EXERCISE BRIEF:
Only one stretch of the data below is needed. Output the lines from the one with "(171, 390) = (456, 431): red" up to and including the one with "(375, 565) = (676, 394): turquoise", exactly as they stand.

━━ RECORDED DATA

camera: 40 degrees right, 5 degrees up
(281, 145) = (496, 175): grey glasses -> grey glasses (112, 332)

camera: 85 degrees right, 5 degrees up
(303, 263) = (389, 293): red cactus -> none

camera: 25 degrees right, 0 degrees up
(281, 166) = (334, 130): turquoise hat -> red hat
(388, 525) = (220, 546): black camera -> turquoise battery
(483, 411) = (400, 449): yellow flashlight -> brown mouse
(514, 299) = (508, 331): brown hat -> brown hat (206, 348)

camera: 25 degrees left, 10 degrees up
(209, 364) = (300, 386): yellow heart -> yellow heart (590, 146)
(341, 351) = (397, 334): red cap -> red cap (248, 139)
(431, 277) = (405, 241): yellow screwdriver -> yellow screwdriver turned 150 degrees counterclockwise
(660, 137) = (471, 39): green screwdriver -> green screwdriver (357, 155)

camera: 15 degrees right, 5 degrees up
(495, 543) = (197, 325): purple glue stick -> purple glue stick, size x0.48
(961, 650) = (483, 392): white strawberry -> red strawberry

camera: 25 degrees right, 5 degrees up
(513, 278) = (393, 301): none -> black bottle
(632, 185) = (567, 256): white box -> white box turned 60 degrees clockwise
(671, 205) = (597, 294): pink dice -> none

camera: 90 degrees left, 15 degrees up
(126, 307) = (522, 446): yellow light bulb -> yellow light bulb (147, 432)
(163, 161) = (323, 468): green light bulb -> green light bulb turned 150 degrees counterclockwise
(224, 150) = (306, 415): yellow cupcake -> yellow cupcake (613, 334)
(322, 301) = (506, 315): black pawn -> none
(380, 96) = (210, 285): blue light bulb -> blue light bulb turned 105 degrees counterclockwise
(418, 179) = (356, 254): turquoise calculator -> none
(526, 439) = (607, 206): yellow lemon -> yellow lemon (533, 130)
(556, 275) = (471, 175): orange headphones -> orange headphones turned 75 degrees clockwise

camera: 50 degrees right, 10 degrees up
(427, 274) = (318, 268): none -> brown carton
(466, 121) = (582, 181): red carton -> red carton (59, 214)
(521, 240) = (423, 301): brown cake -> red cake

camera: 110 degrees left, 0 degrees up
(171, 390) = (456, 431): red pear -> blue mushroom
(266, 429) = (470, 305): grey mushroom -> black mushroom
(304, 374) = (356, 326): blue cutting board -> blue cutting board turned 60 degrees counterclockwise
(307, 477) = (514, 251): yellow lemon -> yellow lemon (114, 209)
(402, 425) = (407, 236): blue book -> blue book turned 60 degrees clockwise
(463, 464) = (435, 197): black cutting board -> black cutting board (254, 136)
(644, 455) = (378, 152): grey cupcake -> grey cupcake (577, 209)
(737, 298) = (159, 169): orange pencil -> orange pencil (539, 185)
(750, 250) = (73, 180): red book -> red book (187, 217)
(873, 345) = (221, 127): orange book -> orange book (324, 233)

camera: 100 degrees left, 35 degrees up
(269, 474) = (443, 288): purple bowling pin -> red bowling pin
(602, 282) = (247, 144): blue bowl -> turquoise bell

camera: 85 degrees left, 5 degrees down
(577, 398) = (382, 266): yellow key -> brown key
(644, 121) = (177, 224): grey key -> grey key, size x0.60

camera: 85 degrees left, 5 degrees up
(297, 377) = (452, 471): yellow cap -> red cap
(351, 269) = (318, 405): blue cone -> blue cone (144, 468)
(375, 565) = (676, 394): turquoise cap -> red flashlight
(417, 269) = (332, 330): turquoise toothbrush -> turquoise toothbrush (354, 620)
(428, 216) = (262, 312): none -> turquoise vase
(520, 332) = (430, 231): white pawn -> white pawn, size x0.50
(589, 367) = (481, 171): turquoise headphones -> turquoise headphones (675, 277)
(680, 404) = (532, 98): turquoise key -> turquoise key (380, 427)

━━━━

PROBLEM SOLUTION:
(171, 390) = (456, 431): red pear -> blue mushroom
(266, 429) = (470, 305): grey mushroom -> black mushroom
(304, 374) = (356, 326): blue cutting board -> blue cutting board turned 60 degrees counterclockwise
(307, 477) = (514, 251): yellow lemon -> yellow lemon (114, 209)
(402, 425) = (407, 236): blue book -> blue book turned 60 degrees clockwise
(463, 464) = (435, 197): black cutting board -> black cutting board (254, 136)
(644, 455) = (378, 152): grey cupcake -> grey cupcake (577, 209)
(737, 298) = (159, 169): orange pencil -> orange pencil (539, 185)
(750, 250) = (73, 180): red book -> red book (187, 217)
(873, 345) = (221, 127): orange book -> orange book (324, 233)

camera: 100 degrees left, 35 degrees up
(269, 474) = (443, 288): purple bowling pin -> red bowling pin
(602, 282) = (247, 144): blue bowl -> turquoise bell

camera: 85 degrees left, 5 degrees down
(577, 398) = (382, 266): yellow key -> brown key
(644, 121) = (177, 224): grey key -> grey key, size x0.60

camera: 85 degrees left, 5 degrees up
(297, 377) = (452, 471): yellow cap -> red cap
(351, 269) = (318, 405): blue cone -> blue cone (144, 468)
(375, 565) = (676, 394): turquoise cap -> red flashlight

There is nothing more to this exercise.